- **Exercise brief**:
Reproduce the following lines verbatim, from the first line of the records through the line containing "30 June 1856 (80, 248)", including that line.

- **Data section**:
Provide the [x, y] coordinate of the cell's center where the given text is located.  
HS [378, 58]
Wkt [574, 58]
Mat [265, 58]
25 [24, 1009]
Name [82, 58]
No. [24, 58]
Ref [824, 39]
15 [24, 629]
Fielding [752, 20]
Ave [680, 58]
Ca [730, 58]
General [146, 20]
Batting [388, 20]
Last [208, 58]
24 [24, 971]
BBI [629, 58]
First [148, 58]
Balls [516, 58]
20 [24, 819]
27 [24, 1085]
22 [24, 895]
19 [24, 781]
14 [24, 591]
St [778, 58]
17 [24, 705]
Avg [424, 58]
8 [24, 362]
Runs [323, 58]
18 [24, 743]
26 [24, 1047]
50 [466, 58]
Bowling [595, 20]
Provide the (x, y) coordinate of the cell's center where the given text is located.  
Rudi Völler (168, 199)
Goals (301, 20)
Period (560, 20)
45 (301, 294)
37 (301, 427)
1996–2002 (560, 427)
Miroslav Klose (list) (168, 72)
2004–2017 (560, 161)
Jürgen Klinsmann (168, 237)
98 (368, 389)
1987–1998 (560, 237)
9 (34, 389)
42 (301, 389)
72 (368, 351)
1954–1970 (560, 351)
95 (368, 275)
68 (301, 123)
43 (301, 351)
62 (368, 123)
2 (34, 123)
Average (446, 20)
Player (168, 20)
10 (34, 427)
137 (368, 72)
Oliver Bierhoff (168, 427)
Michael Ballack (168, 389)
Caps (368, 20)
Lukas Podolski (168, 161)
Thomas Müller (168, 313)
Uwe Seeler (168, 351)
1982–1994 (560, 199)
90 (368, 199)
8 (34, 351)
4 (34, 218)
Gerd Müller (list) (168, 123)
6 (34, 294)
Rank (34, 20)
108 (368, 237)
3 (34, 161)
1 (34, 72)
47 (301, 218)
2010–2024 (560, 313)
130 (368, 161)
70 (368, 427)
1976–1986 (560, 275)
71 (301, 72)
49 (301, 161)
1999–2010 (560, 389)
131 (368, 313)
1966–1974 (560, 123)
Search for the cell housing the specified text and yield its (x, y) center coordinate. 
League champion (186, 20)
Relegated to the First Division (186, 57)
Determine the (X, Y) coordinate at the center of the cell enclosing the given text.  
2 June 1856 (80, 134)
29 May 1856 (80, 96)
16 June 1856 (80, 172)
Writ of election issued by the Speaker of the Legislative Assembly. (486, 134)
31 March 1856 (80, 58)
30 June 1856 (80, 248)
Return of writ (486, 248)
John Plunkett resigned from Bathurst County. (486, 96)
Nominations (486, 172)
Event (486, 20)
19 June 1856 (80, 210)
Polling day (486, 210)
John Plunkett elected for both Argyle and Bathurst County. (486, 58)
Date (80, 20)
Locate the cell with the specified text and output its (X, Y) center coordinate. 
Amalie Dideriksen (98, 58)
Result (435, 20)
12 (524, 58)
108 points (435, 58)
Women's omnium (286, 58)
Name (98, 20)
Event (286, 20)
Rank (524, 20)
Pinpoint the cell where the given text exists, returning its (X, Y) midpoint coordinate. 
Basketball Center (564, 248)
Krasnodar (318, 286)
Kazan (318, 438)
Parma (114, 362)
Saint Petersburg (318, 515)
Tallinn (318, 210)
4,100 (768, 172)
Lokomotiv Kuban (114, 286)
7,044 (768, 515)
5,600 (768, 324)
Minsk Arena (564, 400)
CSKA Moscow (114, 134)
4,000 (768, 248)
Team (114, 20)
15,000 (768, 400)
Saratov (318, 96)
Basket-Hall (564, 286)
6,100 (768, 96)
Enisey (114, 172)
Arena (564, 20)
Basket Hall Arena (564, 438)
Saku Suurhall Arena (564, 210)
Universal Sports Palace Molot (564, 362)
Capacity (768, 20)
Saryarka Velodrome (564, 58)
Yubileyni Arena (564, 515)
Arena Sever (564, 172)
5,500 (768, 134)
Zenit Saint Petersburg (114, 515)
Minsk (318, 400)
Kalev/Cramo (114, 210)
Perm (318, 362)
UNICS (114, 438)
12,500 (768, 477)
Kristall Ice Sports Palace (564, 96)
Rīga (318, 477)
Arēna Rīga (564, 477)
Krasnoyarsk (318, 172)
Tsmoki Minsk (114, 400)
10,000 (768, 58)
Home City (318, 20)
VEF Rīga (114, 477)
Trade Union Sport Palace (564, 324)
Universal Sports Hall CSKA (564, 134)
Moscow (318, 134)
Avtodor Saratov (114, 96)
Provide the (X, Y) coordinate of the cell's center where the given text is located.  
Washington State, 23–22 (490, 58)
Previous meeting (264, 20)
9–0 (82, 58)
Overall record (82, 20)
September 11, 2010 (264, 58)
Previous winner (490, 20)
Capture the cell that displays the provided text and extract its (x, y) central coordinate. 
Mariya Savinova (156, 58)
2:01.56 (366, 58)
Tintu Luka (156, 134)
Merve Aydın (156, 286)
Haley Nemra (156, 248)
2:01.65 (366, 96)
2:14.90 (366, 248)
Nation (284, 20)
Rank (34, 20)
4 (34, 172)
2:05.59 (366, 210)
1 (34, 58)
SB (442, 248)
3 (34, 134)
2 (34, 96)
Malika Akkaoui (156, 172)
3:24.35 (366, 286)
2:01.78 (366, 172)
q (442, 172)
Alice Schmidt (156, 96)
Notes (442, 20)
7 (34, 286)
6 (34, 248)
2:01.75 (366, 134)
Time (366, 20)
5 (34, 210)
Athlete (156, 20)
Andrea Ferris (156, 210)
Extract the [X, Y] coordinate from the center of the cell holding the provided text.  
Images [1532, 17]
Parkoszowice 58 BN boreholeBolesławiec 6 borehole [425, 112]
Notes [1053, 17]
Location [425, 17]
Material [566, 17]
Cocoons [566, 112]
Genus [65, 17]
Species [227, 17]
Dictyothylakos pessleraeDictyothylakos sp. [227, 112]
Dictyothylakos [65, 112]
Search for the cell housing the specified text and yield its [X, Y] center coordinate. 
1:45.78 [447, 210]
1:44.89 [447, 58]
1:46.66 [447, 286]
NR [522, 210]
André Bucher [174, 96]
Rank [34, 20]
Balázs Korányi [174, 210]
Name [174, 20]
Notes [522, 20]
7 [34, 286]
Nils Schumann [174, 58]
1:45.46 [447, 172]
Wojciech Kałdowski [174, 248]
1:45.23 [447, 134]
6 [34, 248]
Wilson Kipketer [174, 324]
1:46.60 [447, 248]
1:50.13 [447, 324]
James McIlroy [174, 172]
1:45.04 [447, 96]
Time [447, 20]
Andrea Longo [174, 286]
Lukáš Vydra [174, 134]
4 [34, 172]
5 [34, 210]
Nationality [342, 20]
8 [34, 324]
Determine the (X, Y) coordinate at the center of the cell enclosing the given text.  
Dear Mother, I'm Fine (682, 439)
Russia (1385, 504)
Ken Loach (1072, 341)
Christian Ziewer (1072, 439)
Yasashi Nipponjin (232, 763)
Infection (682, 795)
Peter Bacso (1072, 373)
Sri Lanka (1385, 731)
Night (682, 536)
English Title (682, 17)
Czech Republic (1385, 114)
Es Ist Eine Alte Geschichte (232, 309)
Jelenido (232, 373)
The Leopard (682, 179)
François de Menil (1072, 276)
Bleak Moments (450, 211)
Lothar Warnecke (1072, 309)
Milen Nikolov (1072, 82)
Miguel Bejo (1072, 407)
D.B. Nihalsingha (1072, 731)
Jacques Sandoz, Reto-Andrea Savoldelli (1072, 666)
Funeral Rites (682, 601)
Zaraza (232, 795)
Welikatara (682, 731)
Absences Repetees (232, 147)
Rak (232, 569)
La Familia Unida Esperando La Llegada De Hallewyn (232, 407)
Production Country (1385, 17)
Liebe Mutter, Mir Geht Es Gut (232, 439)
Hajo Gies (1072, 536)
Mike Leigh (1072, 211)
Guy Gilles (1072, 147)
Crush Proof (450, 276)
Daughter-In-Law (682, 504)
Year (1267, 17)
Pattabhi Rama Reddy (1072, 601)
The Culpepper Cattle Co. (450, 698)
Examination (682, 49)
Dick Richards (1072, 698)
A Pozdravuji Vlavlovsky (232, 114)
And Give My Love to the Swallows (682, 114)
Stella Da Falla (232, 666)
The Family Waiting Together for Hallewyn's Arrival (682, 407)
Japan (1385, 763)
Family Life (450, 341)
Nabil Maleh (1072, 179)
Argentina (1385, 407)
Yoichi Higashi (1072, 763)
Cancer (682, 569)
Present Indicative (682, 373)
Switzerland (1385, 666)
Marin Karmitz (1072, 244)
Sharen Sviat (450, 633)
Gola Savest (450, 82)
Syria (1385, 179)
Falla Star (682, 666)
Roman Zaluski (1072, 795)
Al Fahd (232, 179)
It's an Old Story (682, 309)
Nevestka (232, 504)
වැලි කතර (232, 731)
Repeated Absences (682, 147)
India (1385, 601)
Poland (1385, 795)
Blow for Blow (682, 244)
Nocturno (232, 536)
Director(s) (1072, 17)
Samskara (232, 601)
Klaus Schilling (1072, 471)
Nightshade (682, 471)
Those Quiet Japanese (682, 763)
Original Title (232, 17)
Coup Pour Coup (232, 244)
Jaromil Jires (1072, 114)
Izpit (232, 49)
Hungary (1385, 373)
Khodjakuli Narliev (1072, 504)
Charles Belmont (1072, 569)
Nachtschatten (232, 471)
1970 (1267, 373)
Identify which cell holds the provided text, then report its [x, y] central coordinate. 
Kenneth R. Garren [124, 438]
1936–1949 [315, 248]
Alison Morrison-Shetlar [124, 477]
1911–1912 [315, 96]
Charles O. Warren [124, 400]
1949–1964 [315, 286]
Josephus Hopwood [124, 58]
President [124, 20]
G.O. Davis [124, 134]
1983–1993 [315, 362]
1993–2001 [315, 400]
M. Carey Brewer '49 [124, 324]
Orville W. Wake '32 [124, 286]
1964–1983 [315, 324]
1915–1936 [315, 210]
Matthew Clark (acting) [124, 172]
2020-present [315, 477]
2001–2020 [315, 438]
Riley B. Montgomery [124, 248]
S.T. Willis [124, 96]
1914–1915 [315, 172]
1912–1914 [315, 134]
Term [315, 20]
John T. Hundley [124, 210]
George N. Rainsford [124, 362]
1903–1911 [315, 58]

- **Answer for the task**:
Provide the [x, y] coordinate of the cell's center where the given text is located.  
HS [378, 58]
Wkt [574, 58]
Mat [265, 58]
25 [24, 1009]
Name [82, 58]
No. [24, 58]
Ref [824, 39]
15 [24, 629]
Fielding [752, 20]
Ave [680, 58]
Ca [730, 58]
General [146, 20]
Batting [388, 20]
Last [208, 58]
24 [24, 971]
BBI [629, 58]
First [148, 58]
Balls [516, 58]
20 [24, 819]
27 [24, 1085]
22 [24, 895]
19 [24, 781]
14 [24, 591]
St [778, 58]
17 [24, 705]
Avg [424, 58]
8 [24, 362]
Runs [323, 58]
18 [24, 743]
26 [24, 1047]
50 [466, 58]
Bowling [595, 20]
Provide the (x, y) coordinate of the cell's center where the given text is located.  
Rudi Völler (168, 199)
Goals (301, 20)
Period (560, 20)
45 (301, 294)
37 (301, 427)
1996–2002 (560, 427)
Miroslav Klose (list) (168, 72)
2004–2017 (560, 161)
Jürgen Klinsmann (168, 237)
98 (368, 389)
1987–1998 (560, 237)
9 (34, 389)
42 (301, 389)
72 (368, 351)
1954–1970 (560, 351)
95 (368, 275)
68 (301, 123)
43 (301, 351)
62 (368, 123)
2 (34, 123)
Average (446, 20)
Player (168, 20)
10 (34, 427)
137 (368, 72)
Oliver Bierhoff (168, 427)
Michael Ballack (168, 389)
Caps (368, 20)
Lukas Podolski (168, 161)
Thomas Müller (168, 313)
Uwe Seeler (168, 351)
1982–1994 (560, 199)
90 (368, 199)
8 (34, 351)
4 (34, 218)
Gerd Müller (list) (168, 123)
6 (34, 294)
Rank (34, 20)
108 (368, 237)
3 (34, 161)
1 (34, 72)
47 (301, 218)
2010–2024 (560, 313)
130 (368, 161)
70 (368, 427)
1976–1986 (560, 275)
71 (301, 72)
49 (301, 161)
1999–2010 (560, 389)
131 (368, 313)
1966–1974 (560, 123)
Search for the cell housing the specified text and yield its (x, y) center coordinate. 
League champion (186, 20)
Relegated to the First Division (186, 57)
Determine the (X, Y) coordinate at the center of the cell enclosing the given text.  
2 June 1856 (80, 134)
29 May 1856 (80, 96)
16 June 1856 (80, 172)
Writ of election issued by the Speaker of the Legislative Assembly. (486, 134)
31 March 1856 (80, 58)
30 June 1856 (80, 248)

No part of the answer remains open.